Given data:

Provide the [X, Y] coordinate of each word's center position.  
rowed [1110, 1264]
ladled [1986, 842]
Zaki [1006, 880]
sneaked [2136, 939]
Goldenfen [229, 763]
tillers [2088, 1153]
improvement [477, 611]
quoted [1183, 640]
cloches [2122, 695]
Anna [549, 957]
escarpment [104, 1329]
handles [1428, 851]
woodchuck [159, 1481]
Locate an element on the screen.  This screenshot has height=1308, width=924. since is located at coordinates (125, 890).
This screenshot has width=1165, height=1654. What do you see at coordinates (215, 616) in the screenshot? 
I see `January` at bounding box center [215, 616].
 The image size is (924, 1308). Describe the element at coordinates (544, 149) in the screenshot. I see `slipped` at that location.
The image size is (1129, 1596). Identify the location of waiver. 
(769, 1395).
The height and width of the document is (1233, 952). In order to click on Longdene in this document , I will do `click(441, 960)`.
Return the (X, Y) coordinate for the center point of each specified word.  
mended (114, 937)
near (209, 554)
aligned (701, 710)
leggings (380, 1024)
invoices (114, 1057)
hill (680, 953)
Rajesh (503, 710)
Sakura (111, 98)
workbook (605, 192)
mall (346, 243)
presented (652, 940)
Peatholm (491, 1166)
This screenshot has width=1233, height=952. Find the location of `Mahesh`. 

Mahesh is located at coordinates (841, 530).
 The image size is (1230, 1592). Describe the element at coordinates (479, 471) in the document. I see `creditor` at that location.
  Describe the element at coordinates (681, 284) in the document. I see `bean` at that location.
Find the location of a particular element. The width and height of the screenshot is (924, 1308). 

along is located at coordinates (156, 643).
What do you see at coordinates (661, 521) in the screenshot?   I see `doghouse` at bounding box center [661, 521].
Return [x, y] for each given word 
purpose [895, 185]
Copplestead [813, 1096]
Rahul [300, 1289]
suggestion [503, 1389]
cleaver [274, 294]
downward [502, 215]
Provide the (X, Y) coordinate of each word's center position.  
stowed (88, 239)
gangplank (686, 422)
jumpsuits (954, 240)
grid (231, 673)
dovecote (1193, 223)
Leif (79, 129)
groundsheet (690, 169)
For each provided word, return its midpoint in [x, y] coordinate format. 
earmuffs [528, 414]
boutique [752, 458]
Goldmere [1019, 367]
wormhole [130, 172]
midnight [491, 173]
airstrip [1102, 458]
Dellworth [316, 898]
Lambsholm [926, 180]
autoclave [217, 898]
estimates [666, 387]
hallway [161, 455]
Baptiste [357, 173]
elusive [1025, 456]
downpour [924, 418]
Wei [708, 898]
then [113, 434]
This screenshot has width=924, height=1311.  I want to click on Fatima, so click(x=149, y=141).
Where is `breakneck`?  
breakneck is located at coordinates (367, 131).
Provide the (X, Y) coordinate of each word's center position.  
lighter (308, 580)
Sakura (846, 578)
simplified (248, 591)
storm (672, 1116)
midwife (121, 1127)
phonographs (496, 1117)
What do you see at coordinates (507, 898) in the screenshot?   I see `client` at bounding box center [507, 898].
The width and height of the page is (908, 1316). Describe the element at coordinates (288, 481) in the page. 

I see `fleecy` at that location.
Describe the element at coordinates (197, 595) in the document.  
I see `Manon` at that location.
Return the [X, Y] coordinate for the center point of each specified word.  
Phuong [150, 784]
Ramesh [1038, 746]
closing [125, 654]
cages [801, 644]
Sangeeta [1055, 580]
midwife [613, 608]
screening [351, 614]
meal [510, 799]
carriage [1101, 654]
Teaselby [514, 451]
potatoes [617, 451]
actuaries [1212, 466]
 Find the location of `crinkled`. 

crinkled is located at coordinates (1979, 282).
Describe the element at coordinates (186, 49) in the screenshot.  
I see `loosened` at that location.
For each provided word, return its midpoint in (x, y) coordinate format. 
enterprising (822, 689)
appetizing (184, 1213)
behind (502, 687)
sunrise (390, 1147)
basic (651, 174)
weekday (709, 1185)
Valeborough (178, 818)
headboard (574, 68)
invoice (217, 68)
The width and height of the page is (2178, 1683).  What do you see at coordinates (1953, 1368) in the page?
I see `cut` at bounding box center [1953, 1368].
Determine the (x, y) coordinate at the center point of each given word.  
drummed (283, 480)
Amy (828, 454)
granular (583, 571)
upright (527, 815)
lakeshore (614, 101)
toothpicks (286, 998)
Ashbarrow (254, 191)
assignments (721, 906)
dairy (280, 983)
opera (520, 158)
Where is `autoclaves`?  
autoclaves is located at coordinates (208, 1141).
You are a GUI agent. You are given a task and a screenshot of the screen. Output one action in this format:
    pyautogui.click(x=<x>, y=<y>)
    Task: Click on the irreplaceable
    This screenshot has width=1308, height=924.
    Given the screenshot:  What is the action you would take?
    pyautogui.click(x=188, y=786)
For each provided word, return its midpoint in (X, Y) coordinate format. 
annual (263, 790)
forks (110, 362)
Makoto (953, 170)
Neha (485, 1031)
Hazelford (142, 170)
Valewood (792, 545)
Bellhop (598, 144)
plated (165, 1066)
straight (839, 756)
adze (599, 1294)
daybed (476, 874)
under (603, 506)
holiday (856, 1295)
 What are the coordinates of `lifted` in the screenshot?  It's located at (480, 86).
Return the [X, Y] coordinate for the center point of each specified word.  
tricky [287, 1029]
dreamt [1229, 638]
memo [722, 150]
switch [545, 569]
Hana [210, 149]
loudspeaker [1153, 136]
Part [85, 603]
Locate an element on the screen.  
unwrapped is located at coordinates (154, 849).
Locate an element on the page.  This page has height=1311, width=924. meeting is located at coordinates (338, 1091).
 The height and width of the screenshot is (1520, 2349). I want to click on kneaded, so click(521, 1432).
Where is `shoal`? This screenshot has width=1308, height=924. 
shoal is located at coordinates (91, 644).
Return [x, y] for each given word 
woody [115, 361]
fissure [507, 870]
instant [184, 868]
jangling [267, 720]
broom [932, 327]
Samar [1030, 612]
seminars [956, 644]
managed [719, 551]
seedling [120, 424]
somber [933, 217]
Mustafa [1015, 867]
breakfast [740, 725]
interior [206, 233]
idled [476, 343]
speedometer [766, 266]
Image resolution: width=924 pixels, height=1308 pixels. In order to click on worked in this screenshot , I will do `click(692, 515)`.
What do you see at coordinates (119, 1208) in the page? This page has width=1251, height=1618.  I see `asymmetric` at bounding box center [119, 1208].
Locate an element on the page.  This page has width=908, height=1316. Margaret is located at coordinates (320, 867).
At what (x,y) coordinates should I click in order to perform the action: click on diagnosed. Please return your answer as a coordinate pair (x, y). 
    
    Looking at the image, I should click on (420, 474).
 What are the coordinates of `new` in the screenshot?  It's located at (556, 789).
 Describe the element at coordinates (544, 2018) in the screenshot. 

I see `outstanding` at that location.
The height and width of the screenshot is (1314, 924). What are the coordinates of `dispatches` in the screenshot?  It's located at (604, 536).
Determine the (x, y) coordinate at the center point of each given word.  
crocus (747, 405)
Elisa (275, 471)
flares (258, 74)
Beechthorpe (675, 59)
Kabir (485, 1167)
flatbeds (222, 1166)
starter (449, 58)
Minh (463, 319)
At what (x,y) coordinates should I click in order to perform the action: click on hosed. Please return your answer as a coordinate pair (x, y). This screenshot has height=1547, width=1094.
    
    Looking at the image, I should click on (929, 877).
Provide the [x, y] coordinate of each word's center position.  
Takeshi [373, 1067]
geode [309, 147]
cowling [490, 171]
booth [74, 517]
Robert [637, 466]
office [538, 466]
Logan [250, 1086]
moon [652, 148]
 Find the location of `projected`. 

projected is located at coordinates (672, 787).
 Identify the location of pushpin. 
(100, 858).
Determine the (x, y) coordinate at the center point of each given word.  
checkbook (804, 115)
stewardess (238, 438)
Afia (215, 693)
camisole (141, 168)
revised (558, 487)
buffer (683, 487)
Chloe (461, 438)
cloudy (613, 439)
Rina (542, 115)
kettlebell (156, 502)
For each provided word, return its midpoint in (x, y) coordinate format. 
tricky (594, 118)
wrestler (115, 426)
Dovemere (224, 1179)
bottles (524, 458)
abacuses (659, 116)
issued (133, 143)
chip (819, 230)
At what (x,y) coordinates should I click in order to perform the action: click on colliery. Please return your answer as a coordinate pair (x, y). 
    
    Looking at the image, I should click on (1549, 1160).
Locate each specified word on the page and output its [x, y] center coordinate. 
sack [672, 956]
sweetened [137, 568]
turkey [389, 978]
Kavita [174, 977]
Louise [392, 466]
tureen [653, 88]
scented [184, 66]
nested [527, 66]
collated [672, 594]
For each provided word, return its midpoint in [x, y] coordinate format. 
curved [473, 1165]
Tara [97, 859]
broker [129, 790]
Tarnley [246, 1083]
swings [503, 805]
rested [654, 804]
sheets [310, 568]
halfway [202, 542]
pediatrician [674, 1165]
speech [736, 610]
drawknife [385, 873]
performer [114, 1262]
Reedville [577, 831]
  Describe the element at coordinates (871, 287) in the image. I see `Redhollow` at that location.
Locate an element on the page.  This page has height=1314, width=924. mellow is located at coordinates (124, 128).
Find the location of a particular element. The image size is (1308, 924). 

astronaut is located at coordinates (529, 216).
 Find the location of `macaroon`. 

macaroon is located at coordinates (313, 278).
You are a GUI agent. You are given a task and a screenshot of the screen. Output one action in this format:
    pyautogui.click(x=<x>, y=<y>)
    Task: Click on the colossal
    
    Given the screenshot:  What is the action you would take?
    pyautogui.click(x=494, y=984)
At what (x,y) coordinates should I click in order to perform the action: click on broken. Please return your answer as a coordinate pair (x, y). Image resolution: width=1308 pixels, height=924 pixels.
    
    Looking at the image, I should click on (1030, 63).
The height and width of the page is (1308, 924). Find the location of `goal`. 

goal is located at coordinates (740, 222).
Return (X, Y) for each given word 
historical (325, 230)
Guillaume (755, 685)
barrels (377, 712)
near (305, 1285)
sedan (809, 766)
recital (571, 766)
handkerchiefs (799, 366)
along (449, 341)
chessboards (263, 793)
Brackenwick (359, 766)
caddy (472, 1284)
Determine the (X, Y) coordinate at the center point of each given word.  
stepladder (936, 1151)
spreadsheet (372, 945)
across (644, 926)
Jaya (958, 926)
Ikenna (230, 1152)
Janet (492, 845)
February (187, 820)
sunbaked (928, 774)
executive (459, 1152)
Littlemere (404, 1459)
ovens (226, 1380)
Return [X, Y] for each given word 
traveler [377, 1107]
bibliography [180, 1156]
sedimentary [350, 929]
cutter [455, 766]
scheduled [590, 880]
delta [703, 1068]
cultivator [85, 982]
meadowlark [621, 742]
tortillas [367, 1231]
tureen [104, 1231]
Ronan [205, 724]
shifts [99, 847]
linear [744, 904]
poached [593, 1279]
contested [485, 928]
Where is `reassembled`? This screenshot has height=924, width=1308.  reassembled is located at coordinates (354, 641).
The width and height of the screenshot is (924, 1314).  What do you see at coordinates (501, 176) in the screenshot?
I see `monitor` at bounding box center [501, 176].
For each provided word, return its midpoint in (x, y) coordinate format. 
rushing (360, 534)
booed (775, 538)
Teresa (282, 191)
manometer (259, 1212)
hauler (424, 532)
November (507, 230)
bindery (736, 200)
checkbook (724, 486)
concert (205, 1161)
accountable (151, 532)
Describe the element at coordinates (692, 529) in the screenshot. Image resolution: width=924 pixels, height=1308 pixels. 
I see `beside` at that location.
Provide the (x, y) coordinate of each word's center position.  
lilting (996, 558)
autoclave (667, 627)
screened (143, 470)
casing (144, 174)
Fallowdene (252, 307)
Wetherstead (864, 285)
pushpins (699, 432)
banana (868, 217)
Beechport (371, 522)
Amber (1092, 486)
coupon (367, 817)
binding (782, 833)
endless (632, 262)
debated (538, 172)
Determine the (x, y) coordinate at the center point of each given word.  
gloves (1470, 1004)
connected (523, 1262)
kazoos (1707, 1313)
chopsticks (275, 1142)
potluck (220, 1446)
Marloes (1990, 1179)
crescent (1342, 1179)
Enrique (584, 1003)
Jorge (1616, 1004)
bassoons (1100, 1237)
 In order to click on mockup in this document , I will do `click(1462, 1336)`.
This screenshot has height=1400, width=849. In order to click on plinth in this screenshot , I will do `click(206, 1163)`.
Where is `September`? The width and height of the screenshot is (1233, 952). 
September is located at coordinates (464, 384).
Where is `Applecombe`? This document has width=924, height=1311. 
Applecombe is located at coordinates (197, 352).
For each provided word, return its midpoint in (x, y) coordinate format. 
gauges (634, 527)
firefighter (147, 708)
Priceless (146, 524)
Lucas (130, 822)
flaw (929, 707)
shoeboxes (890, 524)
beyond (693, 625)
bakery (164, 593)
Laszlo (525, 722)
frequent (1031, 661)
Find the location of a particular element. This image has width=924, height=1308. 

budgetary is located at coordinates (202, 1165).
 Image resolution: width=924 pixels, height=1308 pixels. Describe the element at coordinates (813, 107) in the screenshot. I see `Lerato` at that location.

What needs to be done:
Copy the entries exactly as they appear, starting at the line that contains "leggings (380, 1024)" and ending at the line that contains "Describe the element at coordinates (681, 284)".

Result of this task:
leggings (380, 1024)
invoices (114, 1057)
hill (680, 953)
Rajesh (503, 710)
Sakura (111, 98)
workbook (605, 192)
mall (346, 243)
presented (652, 940)
Peatholm (491, 1166)
This screenshot has width=1233, height=952. Find the location of `Mahesh`. 

Mahesh is located at coordinates (841, 530).
 The image size is (1230, 1592). Describe the element at coordinates (479, 471) in the document. I see `creditor` at that location.
  Describe the element at coordinates (681, 284) in the document. I see `bean` at that location.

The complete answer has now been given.